[Object transformation records]
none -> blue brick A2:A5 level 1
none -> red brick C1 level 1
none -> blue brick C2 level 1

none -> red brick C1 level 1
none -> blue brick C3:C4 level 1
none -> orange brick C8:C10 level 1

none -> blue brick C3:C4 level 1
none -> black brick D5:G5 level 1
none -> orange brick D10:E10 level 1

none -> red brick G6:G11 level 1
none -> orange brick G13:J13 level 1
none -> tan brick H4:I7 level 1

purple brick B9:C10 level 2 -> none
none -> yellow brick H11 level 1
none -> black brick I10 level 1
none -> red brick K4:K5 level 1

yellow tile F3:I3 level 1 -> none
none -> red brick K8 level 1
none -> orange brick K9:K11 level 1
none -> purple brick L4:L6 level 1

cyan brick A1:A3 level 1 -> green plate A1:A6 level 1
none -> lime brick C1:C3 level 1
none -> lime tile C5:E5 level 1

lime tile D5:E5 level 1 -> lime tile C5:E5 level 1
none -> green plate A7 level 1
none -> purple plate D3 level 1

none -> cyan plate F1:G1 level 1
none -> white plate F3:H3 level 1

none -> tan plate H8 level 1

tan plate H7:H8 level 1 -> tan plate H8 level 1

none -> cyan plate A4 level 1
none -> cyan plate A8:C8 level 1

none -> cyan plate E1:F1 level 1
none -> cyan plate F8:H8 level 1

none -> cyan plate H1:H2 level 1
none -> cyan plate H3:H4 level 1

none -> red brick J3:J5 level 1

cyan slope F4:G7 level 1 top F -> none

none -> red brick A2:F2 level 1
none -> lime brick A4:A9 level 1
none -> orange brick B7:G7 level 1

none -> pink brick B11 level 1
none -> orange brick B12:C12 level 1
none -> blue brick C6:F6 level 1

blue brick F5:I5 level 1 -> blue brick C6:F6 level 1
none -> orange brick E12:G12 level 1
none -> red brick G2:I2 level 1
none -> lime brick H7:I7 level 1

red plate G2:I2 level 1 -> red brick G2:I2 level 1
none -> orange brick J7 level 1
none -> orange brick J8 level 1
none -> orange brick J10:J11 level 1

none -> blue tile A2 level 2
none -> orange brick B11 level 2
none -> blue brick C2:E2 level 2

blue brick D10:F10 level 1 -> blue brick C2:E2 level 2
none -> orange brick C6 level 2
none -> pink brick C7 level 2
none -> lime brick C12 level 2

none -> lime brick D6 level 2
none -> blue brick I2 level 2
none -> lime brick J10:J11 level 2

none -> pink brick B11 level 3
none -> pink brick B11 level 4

■ **Task details**:
Output the records in full, keeping them exactly as they are.

■ **Problem solution**:
none -> blue brick A2:A5 level 1
none -> red brick C1 level 1
none -> blue brick C2 level 1

none -> red brick C1 level 1
none -> blue brick C3:C4 level 1
none -> orange brick C8:C10 level 1

none -> blue brick C3:C4 level 1
none -> black brick D5:G5 level 1
none -> orange brick D10:E10 level 1

none -> red brick G6:G11 level 1
none -> orange brick G13:J13 level 1
none -> tan brick H4:I7 level 1

purple brick B9:C10 level 2 -> none
none -> yellow brick H11 level 1
none -> black brick I10 level 1
none -> red brick K4:K5 level 1

yellow tile F3:I3 level 1 -> none
none -> red brick K8 level 1
none -> orange brick K9:K11 level 1
none -> purple brick L4:L6 level 1

cyan brick A1:A3 level 1 -> green plate A1:A6 level 1
none -> lime brick C1:C3 level 1
none -> lime tile C5:E5 level 1

lime tile D5:E5 level 1 -> lime tile C5:E5 level 1
none -> green plate A7 level 1
none -> purple plate D3 level 1

none -> cyan plate F1:G1 level 1
none -> white plate F3:H3 level 1

none -> tan plate H8 level 1

tan plate H7:H8 level 1 -> tan plate H8 level 1

none -> cyan plate A4 level 1
none -> cyan plate A8:C8 level 1

none -> cyan plate E1:F1 level 1
none -> cyan plate F8:H8 level 1

none -> cyan plate H1:H2 level 1
none -> cyan plate H3:H4 level 1

none -> red brick J3:J5 level 1

cyan slope F4:G7 level 1 top F -> none

none -> red brick A2:F2 level 1
none -> lime brick A4:A9 level 1
none -> orange brick B7:G7 level 1

none -> pink brick B11 level 1
none -> orange brick B12:C12 level 1
none -> blue brick C6:F6 level 1

blue brick F5:I5 level 1 -> blue brick C6:F6 level 1
none -> orange brick E12:G12 level 1
none -> red brick G2:I2 level 1
none -> lime brick H7:I7 level 1

red plate G2:I2 level 1 -> red brick G2:I2 level 1
none -> orange brick J7 level 1
none -> orange brick J8 level 1
none -> orange brick J10:J11 level 1

none -> blue tile A2 level 2
none -> orange brick B11 level 2
none -> blue brick C2:E2 level 2

blue brick D10:F10 level 1 -> blue brick C2:E2 level 2
none -> orange brick C6 level 2
none -> pink brick C7 level 2
none -> lime brick C12 level 2

none -> lime brick D6 level 2
none -> blue brick I2 level 2
none -> lime brick J10:J11 level 2

none -> pink brick B11 level 3
none -> pink brick B11 level 4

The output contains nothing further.